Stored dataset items
##########
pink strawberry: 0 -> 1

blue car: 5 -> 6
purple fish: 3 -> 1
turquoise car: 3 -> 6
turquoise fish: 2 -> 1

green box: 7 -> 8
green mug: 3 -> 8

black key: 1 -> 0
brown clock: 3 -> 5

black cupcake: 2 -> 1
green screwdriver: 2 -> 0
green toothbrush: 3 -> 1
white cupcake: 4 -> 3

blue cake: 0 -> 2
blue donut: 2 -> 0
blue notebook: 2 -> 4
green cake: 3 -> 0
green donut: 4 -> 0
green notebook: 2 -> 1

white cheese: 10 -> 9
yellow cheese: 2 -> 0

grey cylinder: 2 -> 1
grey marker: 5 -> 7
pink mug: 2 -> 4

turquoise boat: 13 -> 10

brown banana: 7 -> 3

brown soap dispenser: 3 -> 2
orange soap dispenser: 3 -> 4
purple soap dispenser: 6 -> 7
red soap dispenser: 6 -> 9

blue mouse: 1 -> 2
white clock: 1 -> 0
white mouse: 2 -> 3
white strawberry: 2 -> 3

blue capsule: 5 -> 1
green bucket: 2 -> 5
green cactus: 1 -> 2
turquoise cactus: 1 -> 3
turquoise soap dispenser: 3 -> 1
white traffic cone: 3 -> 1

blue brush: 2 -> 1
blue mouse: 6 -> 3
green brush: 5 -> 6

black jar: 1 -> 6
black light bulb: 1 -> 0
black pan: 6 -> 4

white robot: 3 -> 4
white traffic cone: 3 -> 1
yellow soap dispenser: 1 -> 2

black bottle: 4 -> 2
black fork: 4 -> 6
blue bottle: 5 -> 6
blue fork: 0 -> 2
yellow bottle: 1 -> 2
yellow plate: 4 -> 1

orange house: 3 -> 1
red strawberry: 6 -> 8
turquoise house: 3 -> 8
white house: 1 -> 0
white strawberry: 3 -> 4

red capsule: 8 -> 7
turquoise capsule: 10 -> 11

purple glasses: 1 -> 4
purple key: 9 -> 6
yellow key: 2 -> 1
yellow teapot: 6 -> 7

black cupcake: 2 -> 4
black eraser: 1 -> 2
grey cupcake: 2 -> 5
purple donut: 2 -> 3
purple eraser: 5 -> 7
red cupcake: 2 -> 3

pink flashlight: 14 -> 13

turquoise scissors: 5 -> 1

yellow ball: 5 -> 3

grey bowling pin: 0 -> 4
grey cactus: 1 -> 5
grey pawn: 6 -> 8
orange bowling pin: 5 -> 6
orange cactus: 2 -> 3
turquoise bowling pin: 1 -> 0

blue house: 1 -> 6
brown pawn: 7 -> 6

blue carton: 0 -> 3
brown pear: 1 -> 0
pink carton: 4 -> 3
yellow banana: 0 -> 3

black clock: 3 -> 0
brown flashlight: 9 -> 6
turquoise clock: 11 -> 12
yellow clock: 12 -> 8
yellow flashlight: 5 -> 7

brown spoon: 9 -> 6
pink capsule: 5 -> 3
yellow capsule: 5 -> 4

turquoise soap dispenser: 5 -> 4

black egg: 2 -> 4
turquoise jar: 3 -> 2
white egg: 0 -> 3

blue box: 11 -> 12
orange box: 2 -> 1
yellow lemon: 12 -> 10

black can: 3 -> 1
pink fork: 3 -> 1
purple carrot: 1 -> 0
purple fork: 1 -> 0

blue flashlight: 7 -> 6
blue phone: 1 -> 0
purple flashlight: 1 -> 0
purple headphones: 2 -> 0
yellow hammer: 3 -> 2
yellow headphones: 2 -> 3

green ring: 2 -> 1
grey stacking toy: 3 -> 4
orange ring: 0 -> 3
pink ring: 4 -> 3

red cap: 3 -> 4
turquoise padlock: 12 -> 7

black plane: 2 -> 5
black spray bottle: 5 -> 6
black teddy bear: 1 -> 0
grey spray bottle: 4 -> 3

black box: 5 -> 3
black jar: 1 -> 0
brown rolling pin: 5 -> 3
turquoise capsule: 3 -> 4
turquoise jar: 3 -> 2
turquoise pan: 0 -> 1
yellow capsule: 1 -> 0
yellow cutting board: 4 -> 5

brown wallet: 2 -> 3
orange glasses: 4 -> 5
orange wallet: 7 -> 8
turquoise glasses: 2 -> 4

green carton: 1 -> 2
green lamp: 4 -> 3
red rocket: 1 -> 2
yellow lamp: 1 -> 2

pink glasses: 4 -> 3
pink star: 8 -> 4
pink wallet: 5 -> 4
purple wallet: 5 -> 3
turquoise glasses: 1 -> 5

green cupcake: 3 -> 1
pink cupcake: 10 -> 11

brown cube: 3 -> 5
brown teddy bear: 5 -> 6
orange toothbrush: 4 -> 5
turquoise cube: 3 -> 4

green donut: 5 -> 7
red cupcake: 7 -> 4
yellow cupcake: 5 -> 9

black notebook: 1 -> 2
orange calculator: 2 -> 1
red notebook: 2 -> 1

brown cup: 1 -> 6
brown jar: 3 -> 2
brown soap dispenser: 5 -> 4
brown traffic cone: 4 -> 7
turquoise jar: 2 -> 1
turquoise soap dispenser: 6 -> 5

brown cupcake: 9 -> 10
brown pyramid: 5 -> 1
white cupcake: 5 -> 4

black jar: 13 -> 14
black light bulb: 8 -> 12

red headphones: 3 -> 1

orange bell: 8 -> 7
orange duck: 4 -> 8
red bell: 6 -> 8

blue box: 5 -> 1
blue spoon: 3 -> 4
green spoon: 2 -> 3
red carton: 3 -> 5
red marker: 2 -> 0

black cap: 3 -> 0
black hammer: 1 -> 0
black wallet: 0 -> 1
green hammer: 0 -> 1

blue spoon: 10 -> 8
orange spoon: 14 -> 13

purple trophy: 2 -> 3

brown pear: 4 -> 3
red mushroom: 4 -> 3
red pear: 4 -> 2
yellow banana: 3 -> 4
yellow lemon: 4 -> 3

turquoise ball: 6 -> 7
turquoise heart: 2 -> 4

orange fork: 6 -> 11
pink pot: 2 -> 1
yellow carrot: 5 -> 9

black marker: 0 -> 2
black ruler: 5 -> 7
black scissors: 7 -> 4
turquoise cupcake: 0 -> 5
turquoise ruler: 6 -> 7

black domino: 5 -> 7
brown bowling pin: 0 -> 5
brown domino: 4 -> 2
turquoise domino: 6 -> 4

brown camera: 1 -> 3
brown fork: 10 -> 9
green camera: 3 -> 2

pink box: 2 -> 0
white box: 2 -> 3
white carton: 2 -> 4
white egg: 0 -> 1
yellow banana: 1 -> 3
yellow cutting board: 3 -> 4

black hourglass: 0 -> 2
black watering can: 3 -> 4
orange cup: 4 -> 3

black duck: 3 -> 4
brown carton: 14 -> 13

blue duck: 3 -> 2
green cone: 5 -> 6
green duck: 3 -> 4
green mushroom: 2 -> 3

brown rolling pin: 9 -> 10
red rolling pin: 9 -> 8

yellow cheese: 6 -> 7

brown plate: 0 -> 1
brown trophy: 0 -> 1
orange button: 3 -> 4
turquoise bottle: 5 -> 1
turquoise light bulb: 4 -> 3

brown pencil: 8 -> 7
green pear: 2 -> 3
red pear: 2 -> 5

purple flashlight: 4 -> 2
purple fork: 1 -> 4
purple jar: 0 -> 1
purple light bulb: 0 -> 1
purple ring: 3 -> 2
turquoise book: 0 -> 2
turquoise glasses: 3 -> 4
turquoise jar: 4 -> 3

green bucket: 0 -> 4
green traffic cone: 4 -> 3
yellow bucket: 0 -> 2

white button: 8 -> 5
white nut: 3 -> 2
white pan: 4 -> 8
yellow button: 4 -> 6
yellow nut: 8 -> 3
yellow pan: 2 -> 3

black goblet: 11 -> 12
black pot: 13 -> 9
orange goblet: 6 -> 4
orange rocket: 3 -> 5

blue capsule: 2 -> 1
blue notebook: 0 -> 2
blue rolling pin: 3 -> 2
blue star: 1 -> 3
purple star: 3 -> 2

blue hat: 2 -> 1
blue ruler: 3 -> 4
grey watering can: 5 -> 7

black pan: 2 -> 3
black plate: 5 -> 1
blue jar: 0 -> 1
##########
Counting only lines that contain the word "bottle", give the number found in the data, and nothing else.

## Written answer
6